[Geometric shape edit sequences]

++++++++++++++++++++

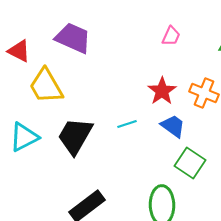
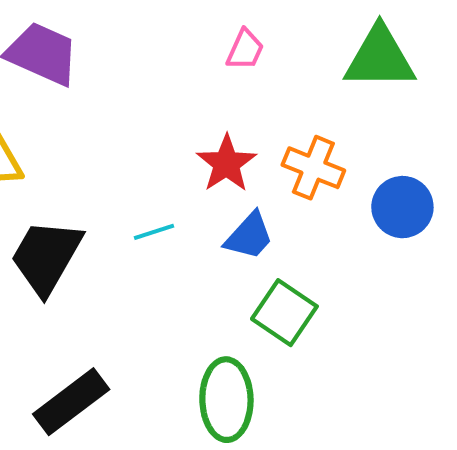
blue trapezoid: (173, 126) -> (249, 236), turned 96

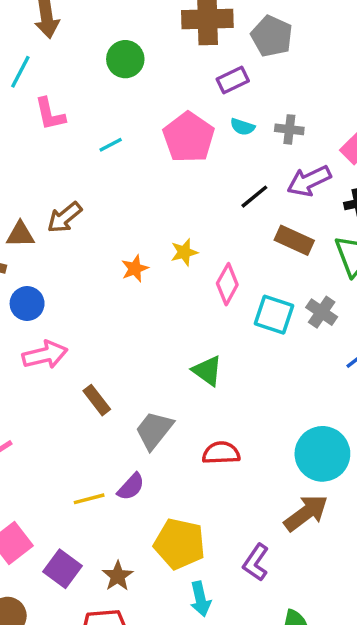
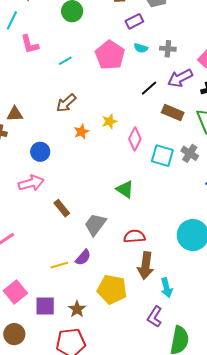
brown arrow: (64, 217) -> (66, 103), moved
blue circle: (27, 304) -> (40, 152), moved
brown arrow: (306, 513) -> (146, 266), moved, turned 136
purple L-shape: (256, 562) -> (155, 317), moved
purple square: (63, 569) -> (45, 306), turned -35
cyan arrow: (200, 599) -> (167, 288), moved

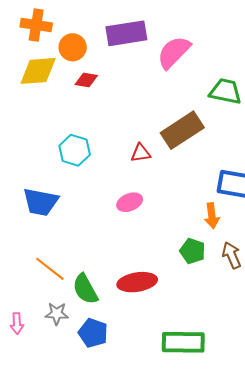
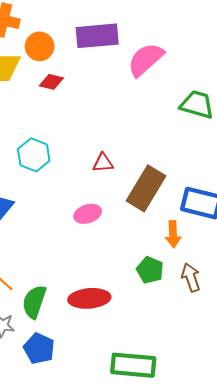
brown rectangle: (182, 130) -> (146, 188), moved, turned -30
green semicircle: (85, 289) -> (34, 302), turned 44

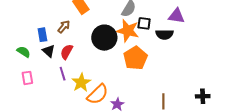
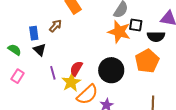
black circle: (104, 38) -> (111, 70), moved
red semicircle: (67, 52) -> (76, 69), moved
orange pentagon: (135, 58) -> (147, 61), moved
pink rectangle: (27, 78) -> (18, 76), turned 40

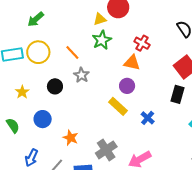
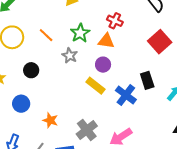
green star: (102, 40) -> (80, 33), moved
gray star: (81, 75) -> (70, 55), moved
black rectangle: (178, 94) -> (147, 80), moved, turned -30
blue cross: (148, 118) -> (126, 95), size x1.5

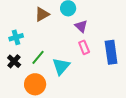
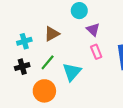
brown triangle: (42, 14) -> (52, 34), moved
black cross: (14, 61) -> (22, 67), turned 32

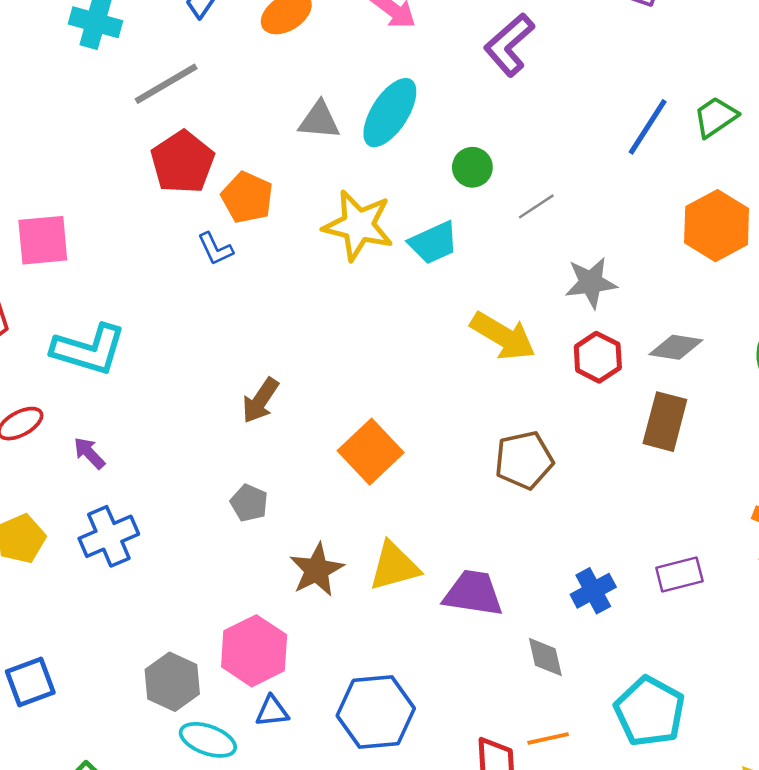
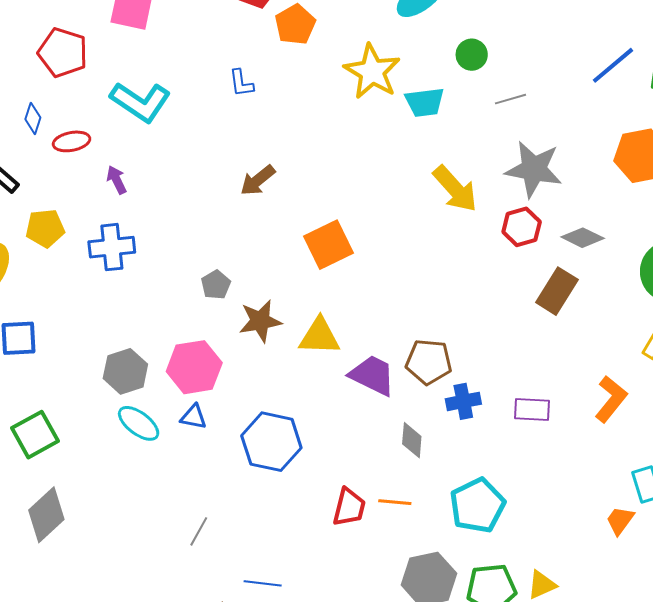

++++++++++++++++++++

Beginning with the line with "black circle: (104, 38) -> (111, 70), moved", repeat the entries above exactly, up to and including the last line, leaving out pictures.

-- Result for this task --
black circle: (104, 38) -> (111, 70), moved
red semicircle: (67, 52) -> (76, 69), moved
orange pentagon: (135, 58) -> (147, 61), moved
pink rectangle: (27, 78) -> (18, 76), turned 40

green star: (102, 40) -> (80, 33), moved
gray star: (81, 75) -> (70, 55), moved
black rectangle: (178, 94) -> (147, 80), moved, turned -30
blue cross: (148, 118) -> (126, 95), size x1.5

brown triangle: (42, 14) -> (52, 34), moved
black cross: (14, 61) -> (22, 67), turned 32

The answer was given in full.